Revision tracking records
/---

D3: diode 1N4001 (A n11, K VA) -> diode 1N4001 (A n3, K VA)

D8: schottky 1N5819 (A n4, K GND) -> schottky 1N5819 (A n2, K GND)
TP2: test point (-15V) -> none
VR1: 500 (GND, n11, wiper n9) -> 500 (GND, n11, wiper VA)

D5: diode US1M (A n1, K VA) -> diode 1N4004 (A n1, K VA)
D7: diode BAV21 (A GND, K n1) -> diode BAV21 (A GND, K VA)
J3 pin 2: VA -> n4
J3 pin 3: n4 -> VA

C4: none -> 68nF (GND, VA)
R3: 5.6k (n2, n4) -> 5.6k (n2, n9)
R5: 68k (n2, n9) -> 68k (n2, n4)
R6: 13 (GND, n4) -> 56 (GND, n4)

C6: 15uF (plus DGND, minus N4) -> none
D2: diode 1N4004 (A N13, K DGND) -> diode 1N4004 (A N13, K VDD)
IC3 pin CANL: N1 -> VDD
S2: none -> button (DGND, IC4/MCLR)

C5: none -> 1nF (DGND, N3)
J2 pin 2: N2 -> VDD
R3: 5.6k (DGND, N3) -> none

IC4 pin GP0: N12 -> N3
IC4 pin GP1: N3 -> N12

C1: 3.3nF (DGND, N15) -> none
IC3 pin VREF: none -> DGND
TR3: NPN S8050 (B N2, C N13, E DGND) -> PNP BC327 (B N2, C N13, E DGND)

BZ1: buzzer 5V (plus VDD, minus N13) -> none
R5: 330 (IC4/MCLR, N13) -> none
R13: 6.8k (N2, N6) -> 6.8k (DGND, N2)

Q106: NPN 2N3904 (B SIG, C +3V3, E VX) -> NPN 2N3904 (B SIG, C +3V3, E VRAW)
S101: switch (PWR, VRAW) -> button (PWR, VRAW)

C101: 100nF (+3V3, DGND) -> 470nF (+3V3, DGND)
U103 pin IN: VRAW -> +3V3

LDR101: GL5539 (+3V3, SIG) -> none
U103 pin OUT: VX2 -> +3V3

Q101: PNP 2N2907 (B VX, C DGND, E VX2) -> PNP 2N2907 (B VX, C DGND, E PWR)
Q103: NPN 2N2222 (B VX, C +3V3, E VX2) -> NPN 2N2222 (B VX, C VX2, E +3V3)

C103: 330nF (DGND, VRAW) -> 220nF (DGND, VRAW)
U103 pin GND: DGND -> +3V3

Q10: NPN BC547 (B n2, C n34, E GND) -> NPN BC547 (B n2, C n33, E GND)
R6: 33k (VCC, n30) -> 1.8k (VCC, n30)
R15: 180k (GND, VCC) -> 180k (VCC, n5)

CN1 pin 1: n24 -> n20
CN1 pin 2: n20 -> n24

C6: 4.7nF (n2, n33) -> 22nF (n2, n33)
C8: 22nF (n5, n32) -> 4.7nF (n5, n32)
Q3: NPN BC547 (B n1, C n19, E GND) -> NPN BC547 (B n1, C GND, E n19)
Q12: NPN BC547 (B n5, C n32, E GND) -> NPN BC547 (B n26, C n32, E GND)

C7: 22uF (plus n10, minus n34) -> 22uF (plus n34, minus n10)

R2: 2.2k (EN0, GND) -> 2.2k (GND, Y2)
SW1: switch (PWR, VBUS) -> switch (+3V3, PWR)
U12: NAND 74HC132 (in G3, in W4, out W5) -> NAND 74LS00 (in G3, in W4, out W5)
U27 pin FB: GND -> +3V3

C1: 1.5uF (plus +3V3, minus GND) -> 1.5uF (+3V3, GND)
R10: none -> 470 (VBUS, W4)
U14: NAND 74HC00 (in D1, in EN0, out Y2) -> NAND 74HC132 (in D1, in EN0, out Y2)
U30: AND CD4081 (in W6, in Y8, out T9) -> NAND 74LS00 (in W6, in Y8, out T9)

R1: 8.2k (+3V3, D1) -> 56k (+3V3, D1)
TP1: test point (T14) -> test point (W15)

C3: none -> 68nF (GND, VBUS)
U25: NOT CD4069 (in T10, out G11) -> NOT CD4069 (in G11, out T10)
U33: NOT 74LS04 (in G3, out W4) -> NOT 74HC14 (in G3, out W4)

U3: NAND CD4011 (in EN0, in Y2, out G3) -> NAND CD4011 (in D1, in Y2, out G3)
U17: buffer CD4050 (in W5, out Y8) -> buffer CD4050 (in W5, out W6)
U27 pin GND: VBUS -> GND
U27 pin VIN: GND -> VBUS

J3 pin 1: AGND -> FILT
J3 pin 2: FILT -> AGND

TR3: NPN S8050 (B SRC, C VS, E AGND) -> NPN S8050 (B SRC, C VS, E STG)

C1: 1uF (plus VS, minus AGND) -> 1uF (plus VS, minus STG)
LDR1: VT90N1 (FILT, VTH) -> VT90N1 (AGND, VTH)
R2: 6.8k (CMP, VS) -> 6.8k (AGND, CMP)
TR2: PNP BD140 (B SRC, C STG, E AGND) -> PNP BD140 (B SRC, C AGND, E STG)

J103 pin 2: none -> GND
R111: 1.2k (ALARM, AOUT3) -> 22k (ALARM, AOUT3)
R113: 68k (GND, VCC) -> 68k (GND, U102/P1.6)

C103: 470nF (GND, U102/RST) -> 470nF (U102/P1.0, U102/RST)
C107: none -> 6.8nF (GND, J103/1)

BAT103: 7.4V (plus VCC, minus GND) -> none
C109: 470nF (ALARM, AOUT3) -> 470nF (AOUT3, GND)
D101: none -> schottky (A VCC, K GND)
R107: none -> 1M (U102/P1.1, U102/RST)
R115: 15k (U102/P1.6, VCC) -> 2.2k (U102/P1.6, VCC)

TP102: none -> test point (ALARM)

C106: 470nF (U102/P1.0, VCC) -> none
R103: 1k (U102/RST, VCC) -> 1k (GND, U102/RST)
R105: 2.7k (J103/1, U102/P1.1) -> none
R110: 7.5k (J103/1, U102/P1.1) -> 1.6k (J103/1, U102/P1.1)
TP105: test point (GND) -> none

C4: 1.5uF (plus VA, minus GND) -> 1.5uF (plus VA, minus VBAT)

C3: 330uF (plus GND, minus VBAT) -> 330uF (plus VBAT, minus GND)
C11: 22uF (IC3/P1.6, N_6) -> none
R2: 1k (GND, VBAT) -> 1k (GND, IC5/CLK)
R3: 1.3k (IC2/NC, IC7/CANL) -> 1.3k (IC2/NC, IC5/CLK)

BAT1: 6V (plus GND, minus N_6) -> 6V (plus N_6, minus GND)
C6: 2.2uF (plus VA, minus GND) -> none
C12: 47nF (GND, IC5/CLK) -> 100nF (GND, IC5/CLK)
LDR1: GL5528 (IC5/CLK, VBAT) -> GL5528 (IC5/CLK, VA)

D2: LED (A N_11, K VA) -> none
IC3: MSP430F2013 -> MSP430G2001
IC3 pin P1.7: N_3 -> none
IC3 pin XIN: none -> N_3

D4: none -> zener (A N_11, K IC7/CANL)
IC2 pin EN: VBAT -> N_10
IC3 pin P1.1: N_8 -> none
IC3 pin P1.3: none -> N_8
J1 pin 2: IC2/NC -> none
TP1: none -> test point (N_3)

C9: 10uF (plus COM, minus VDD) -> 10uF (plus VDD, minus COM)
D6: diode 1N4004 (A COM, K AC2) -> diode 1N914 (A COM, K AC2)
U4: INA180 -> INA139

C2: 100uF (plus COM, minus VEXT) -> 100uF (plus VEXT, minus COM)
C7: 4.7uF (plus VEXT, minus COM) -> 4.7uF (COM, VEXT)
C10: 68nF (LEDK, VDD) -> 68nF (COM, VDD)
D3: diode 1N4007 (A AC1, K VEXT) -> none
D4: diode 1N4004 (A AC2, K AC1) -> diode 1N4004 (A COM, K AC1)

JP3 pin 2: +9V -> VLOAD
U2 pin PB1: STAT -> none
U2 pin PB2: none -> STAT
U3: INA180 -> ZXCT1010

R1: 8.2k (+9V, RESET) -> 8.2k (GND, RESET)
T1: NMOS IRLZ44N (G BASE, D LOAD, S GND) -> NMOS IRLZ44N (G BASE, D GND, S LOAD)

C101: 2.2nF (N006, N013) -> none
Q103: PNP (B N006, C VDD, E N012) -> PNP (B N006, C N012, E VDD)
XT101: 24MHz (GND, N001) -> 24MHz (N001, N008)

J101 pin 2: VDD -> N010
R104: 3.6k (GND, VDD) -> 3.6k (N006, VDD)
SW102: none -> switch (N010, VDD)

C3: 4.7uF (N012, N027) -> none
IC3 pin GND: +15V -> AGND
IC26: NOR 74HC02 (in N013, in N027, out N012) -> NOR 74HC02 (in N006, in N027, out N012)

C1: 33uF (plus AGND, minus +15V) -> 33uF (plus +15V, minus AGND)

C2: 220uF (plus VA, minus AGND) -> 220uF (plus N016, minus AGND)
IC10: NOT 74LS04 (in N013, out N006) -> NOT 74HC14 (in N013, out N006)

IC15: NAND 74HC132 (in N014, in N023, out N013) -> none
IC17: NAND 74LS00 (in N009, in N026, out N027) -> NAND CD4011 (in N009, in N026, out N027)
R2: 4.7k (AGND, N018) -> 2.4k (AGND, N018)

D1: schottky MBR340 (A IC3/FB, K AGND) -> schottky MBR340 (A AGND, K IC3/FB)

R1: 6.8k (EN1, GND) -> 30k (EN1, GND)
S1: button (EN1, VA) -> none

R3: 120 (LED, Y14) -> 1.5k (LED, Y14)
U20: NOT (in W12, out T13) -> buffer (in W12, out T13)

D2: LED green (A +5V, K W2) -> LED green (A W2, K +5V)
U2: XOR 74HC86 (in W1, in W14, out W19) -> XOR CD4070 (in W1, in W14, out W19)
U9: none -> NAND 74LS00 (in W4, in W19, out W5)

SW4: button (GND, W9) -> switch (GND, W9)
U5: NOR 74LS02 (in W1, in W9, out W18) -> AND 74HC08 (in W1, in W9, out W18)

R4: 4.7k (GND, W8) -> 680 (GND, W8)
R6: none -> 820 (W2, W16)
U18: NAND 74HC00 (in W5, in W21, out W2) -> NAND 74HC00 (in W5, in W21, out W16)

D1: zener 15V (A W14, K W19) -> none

\---

=== Problem ===
Show a copy of each line from the data that includes the word "point".

=== Response ===
TP2: test point (-15V) -> none
TP1: test point (T14) -> test point (W15)
TP102: none -> test point (ALARM)
TP105: test point (GND) -> none
TP1: none -> test point (N_3)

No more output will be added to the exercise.